- Opening Delimiter -

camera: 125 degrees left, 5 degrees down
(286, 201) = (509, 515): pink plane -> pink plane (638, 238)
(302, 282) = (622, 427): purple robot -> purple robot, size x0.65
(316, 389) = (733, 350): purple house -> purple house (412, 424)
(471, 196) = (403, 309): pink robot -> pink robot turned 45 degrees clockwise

- Closing Delimiter -

Exercise brief
Search the material for the word "pink" and copy every matching line.

Answer space
(286, 201) = (509, 515): pink plane -> pink plane (638, 238)
(471, 196) = (403, 309): pink robot -> pink robot turned 45 degrees clockwise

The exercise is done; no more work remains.